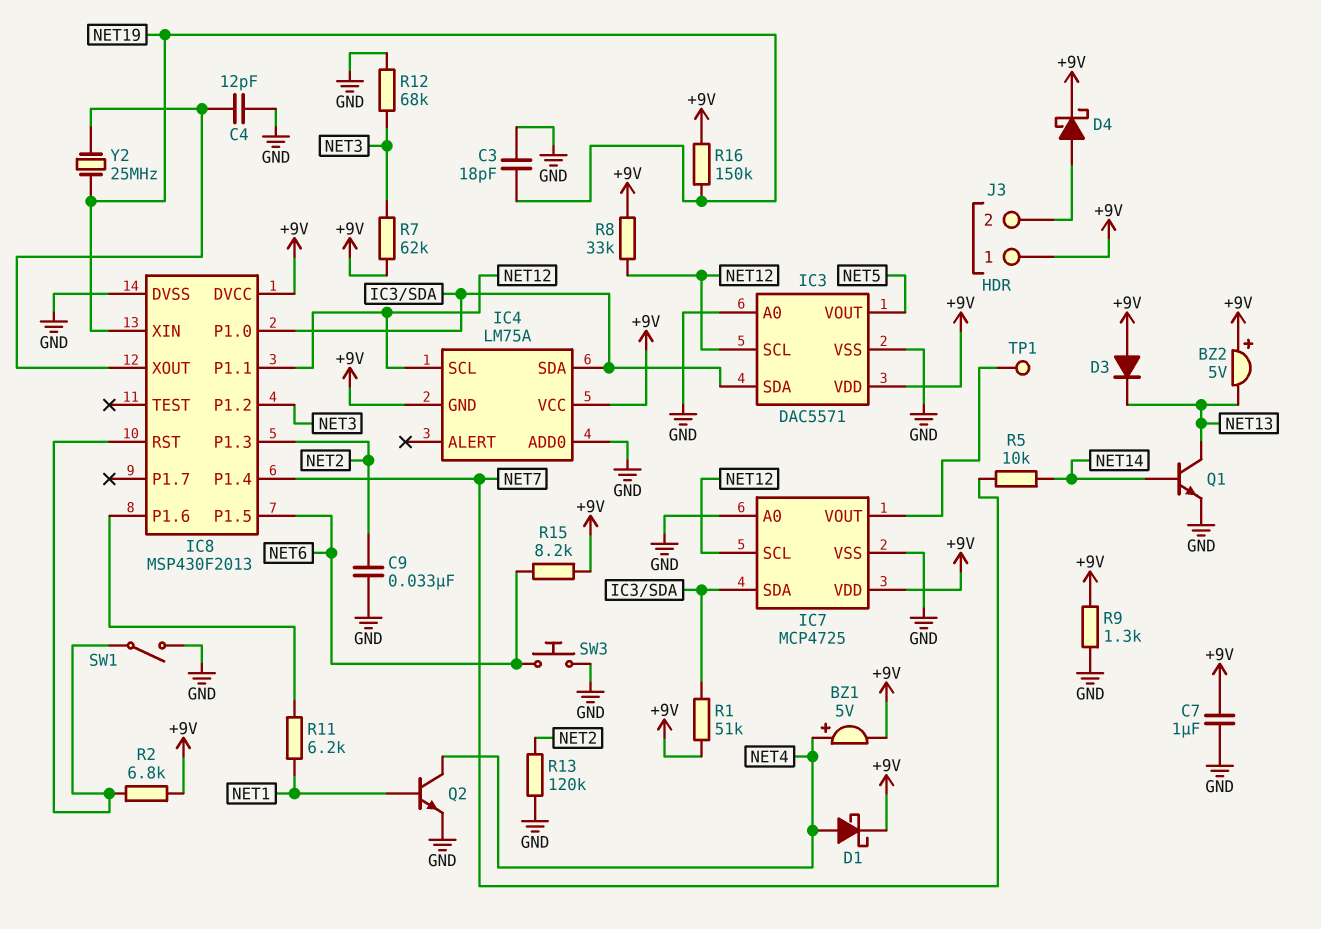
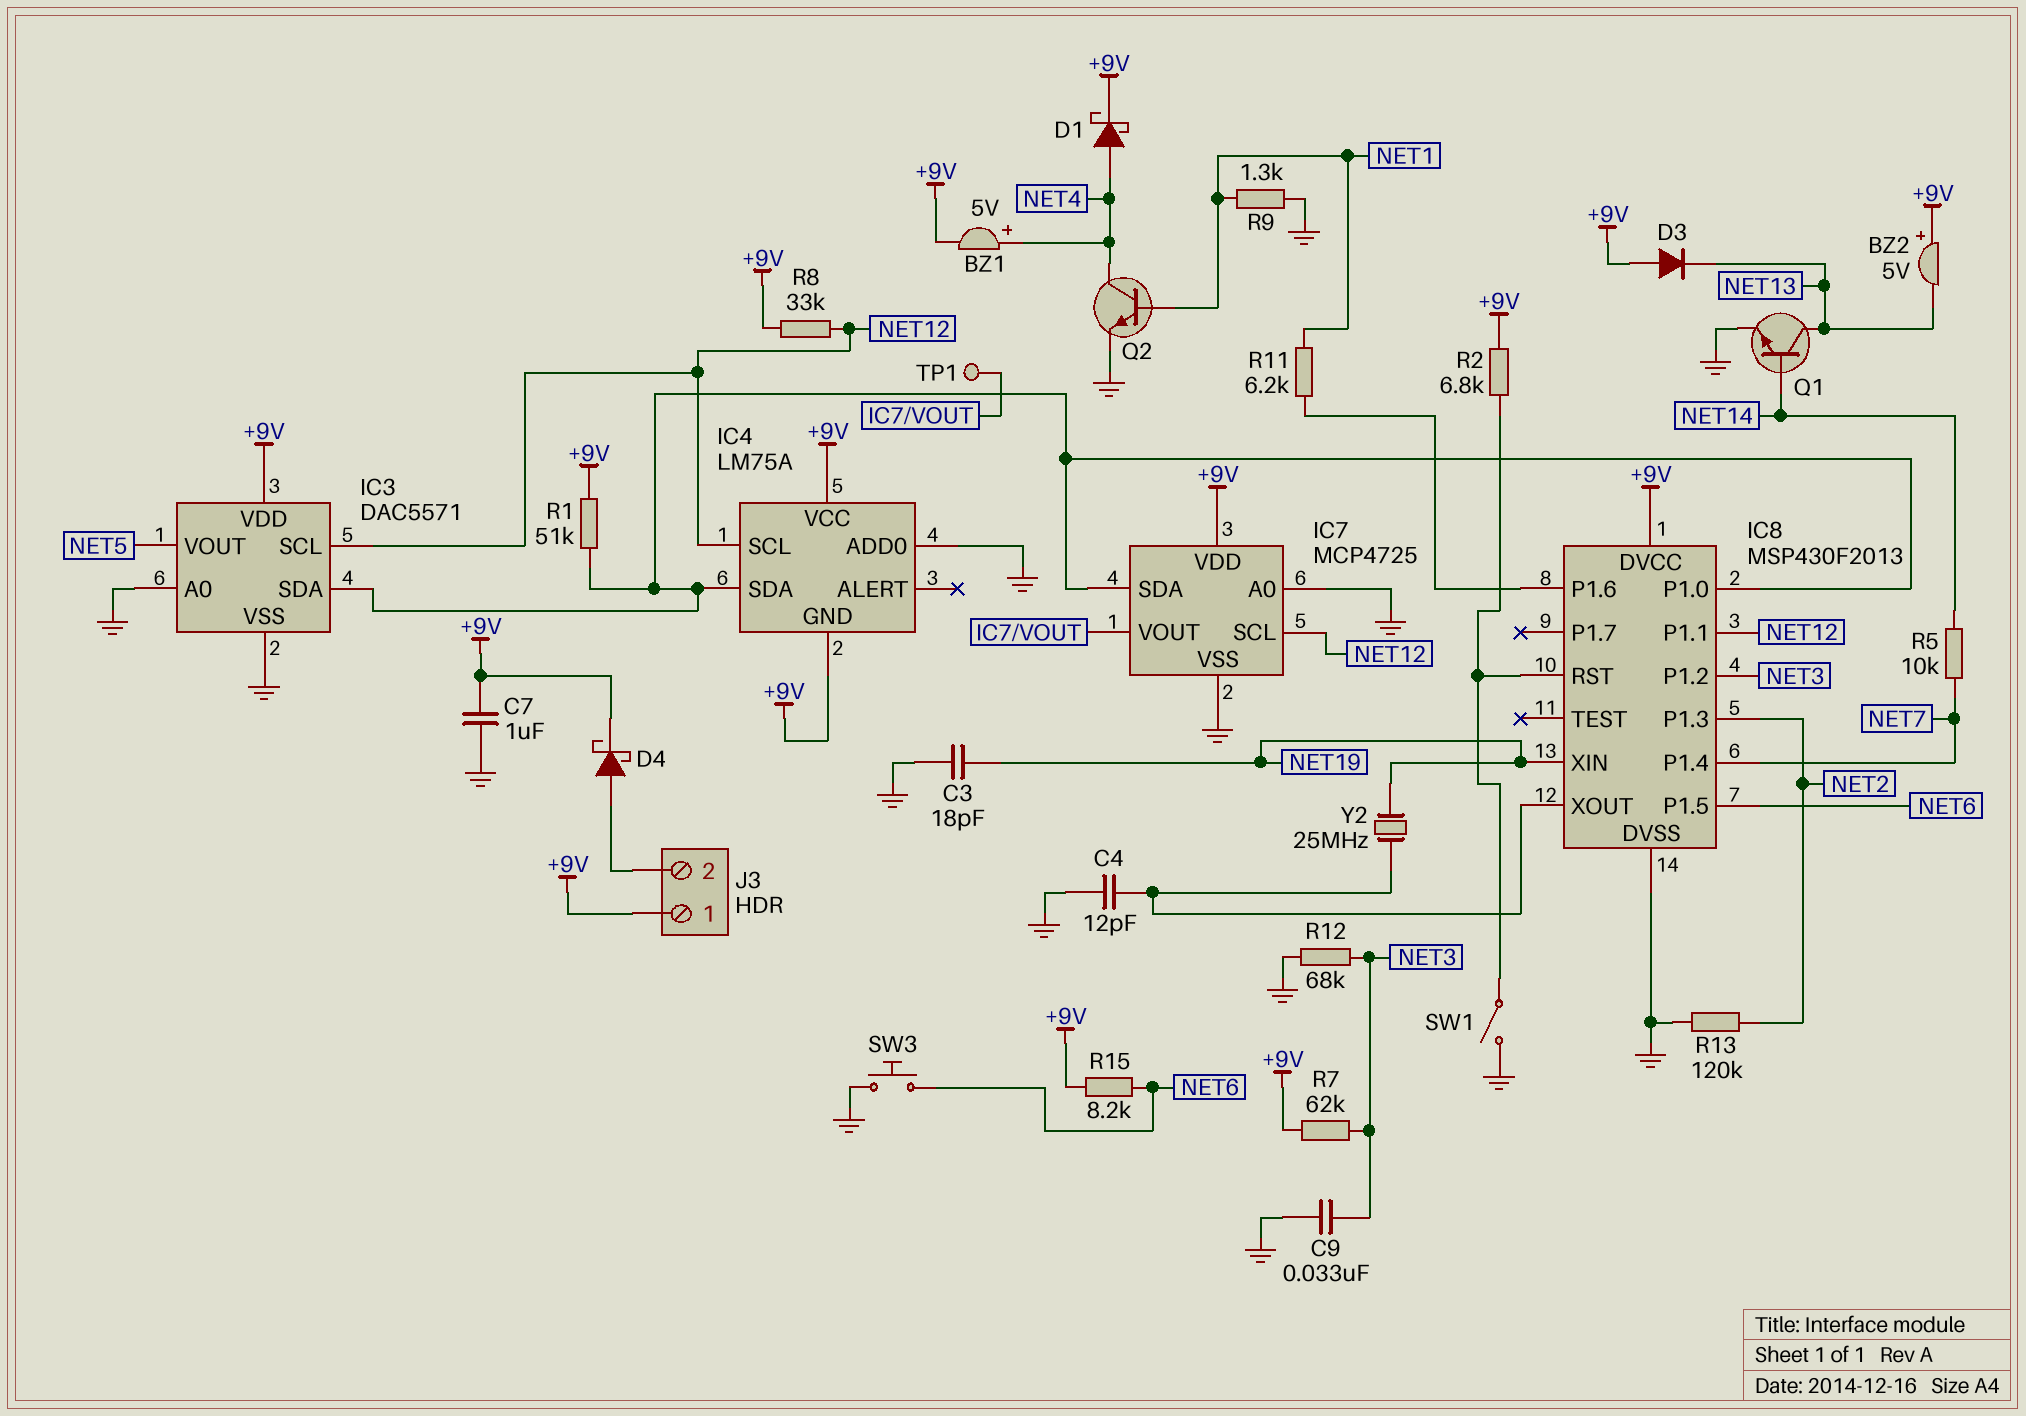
C9: 33nF (GND, NET2) -> 33nF (GND, NET3)
R9: 1.3k (+9V, GND) -> 1.3k (GND, NET1)
R16: 150k (+9V, NET19) -> none

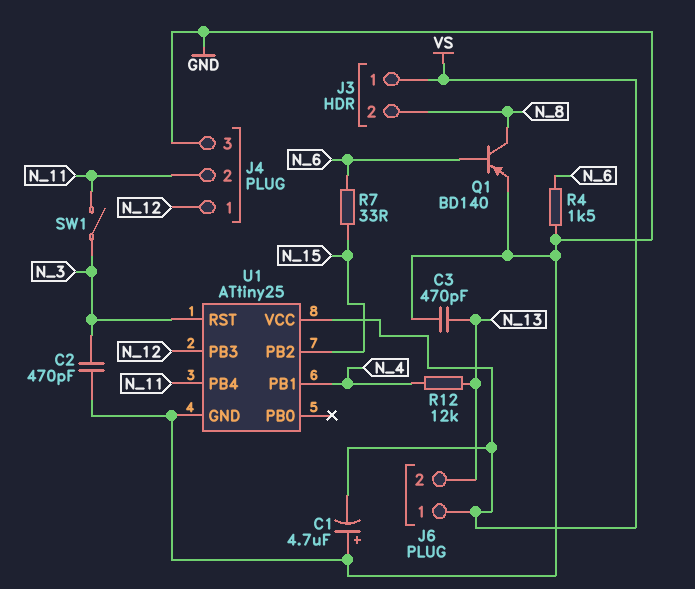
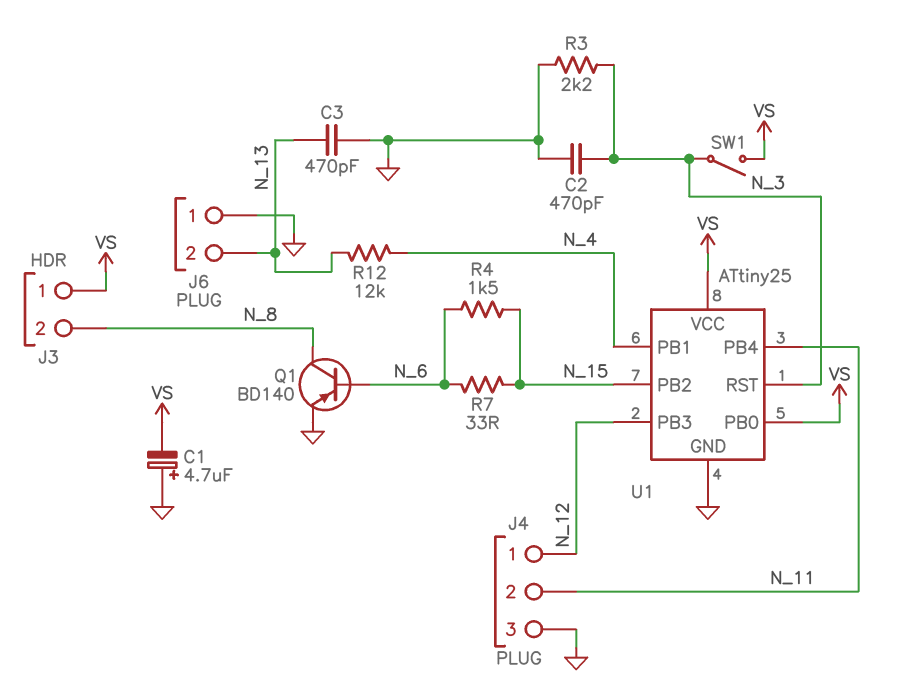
J6 pin 1: VS -> GND
R3: none -> 2.2k (GND, N_3)
R4: 1.5k (GND, N_6) -> 1.5k (N_6, N_15)
SW1: switch (N_3, N_11) -> switch (N_3, VS)
U1 pin PB0: none -> VS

### DIRECTIONS:
Please print every record above exactly, but leave the pictures out.

### ANSWER SECTION:
C9: 33nF (GND, NET2) -> 33nF (GND, NET3)
R9: 1.3k (+9V, GND) -> 1.3k (GND, NET1)
R16: 150k (+9V, NET19) -> none

J6 pin 1: VS -> GND
R3: none -> 2.2k (GND, N_3)
R4: 1.5k (GND, N_6) -> 1.5k (N_6, N_15)
SW1: switch (N_3, N_11) -> switch (N_3, VS)
U1 pin PB0: none -> VS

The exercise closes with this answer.